ASSIGNED TASK: Copy out the lines of the records below, and only those lines, from the one with "pink semicircle at (67, 98): moved 6 px down" through the one with "red cross at (42, 355): rotated", exactly as they appear.

Top of EXERCISE INPUTS

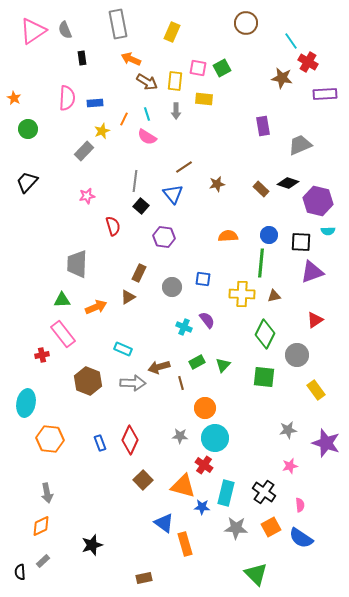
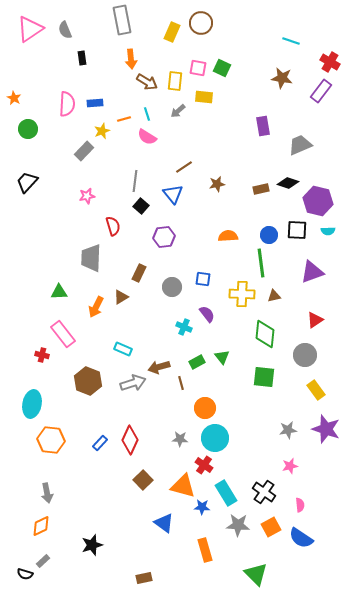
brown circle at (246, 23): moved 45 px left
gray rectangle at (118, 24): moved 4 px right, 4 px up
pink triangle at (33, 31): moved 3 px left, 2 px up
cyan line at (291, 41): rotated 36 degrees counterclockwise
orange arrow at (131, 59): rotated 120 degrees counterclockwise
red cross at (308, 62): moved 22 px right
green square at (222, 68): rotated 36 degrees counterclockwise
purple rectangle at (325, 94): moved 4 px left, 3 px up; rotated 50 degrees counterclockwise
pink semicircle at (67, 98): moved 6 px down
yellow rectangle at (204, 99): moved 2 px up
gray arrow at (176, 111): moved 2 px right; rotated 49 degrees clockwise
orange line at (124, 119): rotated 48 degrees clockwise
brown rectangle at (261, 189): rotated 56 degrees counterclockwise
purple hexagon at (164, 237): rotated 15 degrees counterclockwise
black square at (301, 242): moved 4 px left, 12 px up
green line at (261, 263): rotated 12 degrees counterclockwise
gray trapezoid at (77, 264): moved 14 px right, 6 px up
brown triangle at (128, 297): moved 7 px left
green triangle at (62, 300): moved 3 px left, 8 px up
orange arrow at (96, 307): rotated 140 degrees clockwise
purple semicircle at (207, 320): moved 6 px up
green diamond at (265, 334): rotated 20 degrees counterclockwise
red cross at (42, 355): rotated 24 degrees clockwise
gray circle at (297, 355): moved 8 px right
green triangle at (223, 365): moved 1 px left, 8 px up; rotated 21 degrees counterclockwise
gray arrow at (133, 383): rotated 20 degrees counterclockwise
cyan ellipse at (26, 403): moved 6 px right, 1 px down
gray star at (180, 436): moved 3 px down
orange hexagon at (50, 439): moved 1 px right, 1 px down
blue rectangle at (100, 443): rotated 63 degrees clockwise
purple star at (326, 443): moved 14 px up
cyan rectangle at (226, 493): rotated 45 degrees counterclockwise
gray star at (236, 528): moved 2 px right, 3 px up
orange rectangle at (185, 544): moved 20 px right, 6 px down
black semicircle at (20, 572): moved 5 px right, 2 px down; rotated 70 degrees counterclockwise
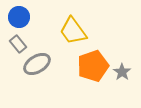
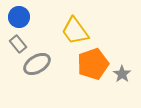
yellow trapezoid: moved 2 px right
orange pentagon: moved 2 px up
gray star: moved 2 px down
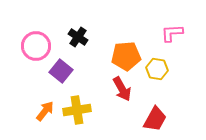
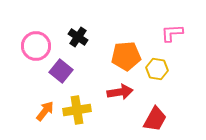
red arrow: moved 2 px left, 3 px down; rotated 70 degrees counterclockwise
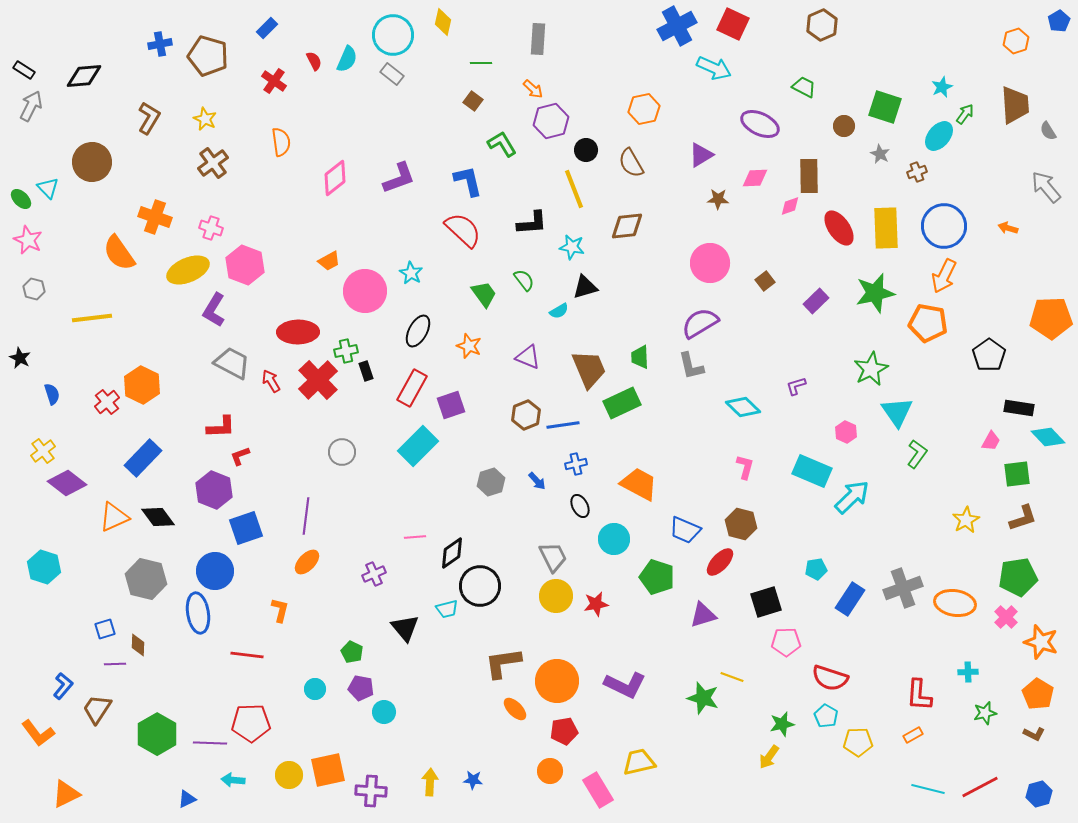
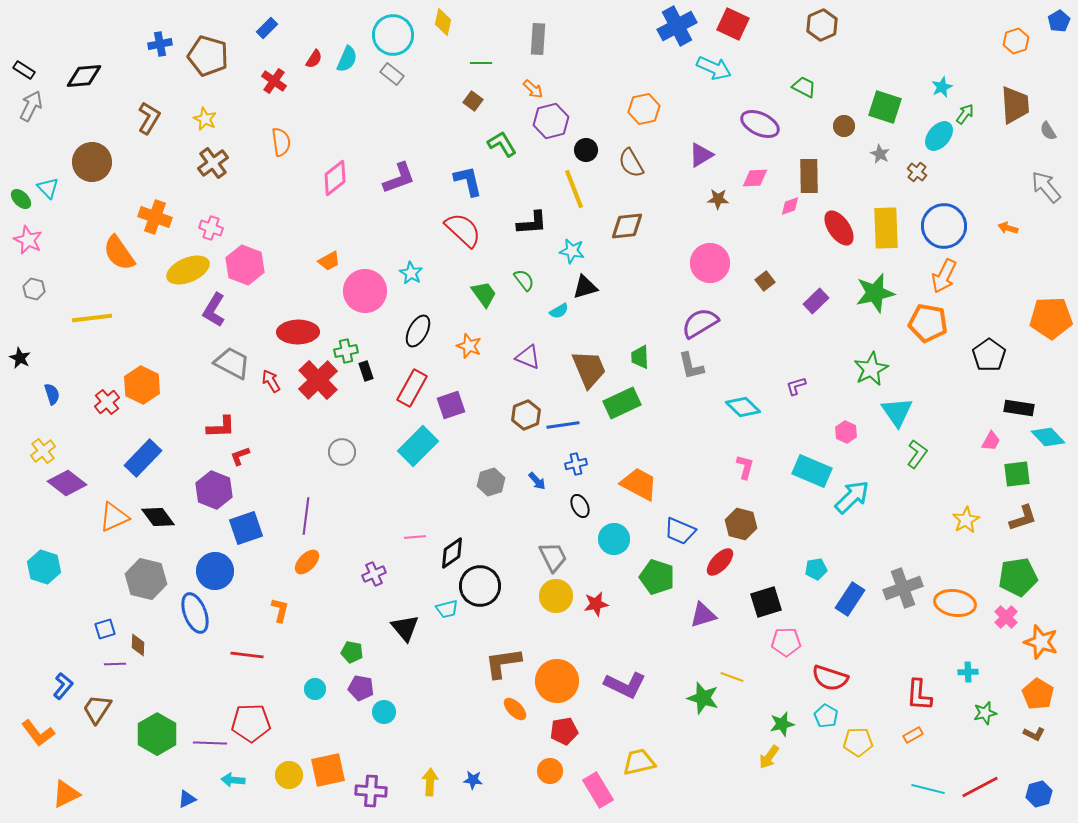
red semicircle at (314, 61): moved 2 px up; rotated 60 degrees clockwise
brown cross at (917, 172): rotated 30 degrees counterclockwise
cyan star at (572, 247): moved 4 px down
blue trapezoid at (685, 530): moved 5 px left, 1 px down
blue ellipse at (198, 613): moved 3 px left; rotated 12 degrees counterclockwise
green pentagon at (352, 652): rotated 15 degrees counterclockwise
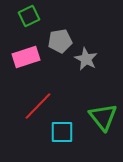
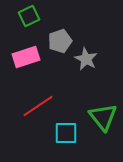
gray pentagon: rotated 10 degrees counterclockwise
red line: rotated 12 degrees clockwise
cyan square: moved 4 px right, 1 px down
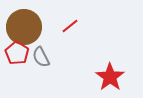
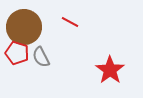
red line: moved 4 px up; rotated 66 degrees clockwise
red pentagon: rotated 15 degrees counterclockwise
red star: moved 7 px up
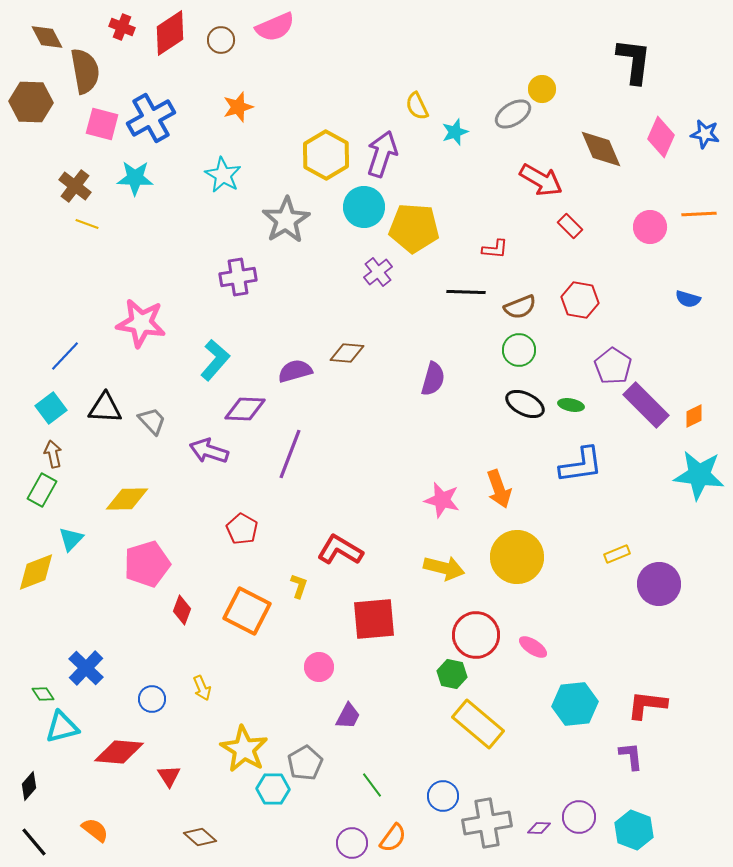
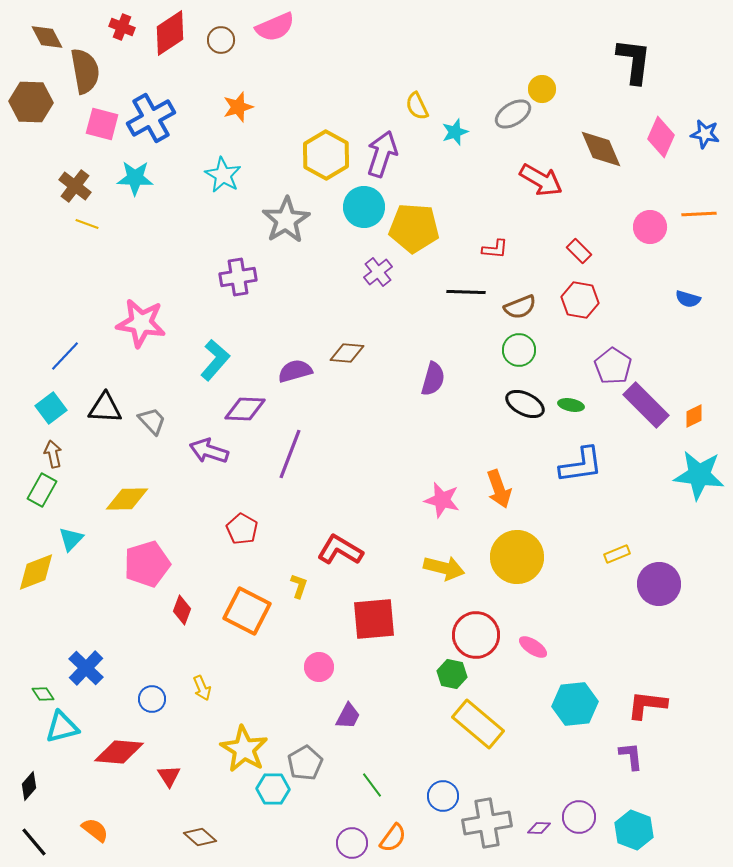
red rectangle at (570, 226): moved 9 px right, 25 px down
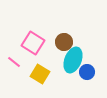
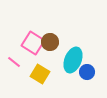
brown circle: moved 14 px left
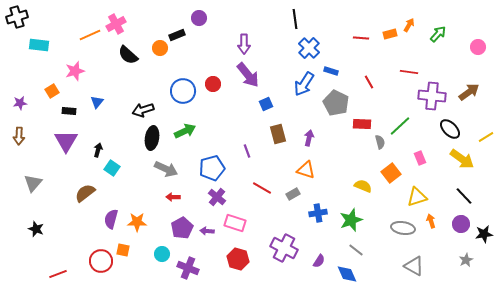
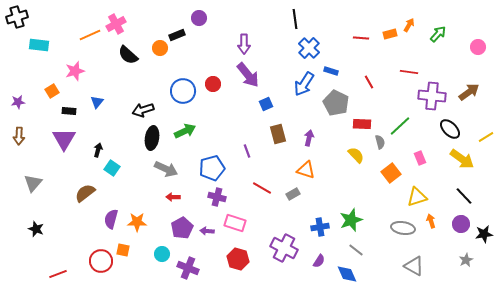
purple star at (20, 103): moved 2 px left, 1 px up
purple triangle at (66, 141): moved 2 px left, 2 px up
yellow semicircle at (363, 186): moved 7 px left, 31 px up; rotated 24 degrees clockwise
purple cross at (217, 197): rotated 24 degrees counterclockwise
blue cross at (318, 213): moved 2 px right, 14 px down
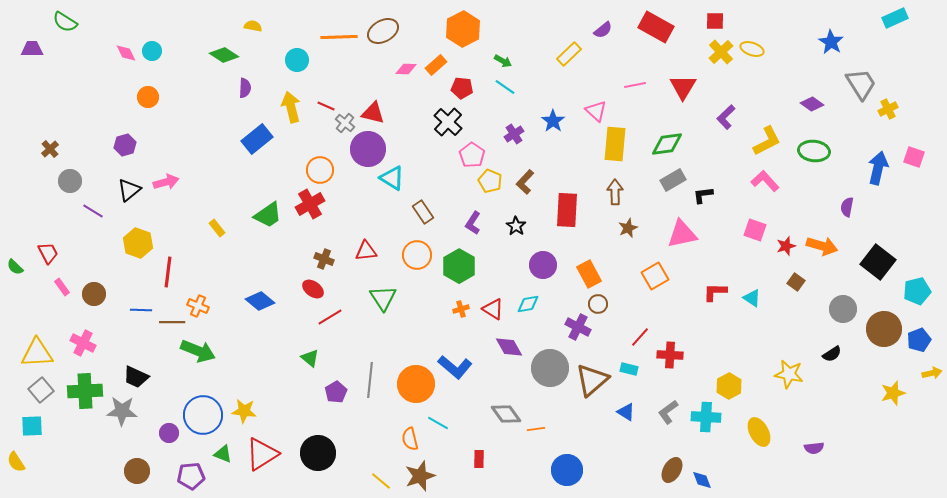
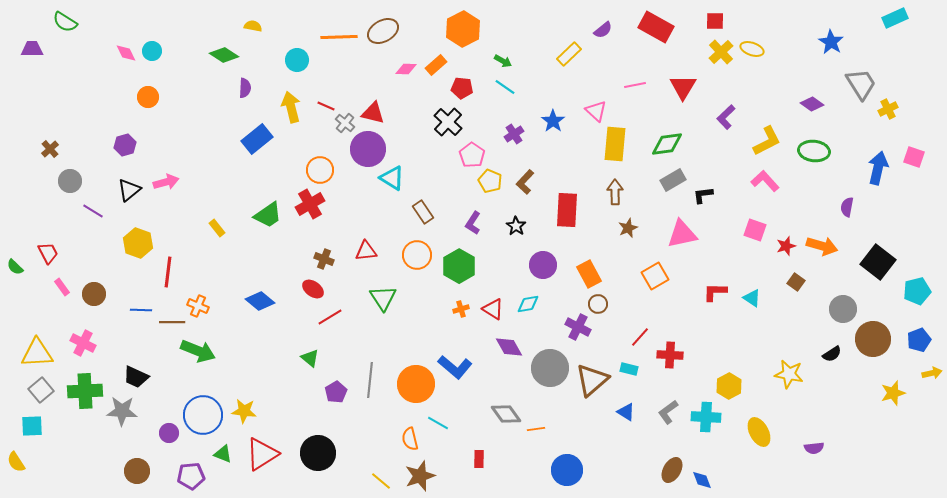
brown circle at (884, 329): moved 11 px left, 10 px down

Bottom of EXERCISE INPUTS

TASK SOLUTION:
pink semicircle at (67, 98): moved 6 px down
yellow rectangle at (204, 99): moved 2 px up
gray arrow at (176, 111): moved 2 px right; rotated 49 degrees clockwise
orange line at (124, 119): rotated 48 degrees clockwise
brown rectangle at (261, 189): rotated 56 degrees counterclockwise
purple hexagon at (164, 237): rotated 15 degrees counterclockwise
black square at (301, 242): moved 4 px left, 12 px up
green line at (261, 263): rotated 12 degrees counterclockwise
gray trapezoid at (77, 264): moved 14 px right, 6 px up
brown triangle at (128, 297): moved 7 px left
green triangle at (62, 300): moved 3 px left, 8 px up
orange arrow at (96, 307): rotated 140 degrees clockwise
purple semicircle at (207, 320): moved 6 px up
green diamond at (265, 334): rotated 20 degrees counterclockwise
red cross at (42, 355): rotated 24 degrees clockwise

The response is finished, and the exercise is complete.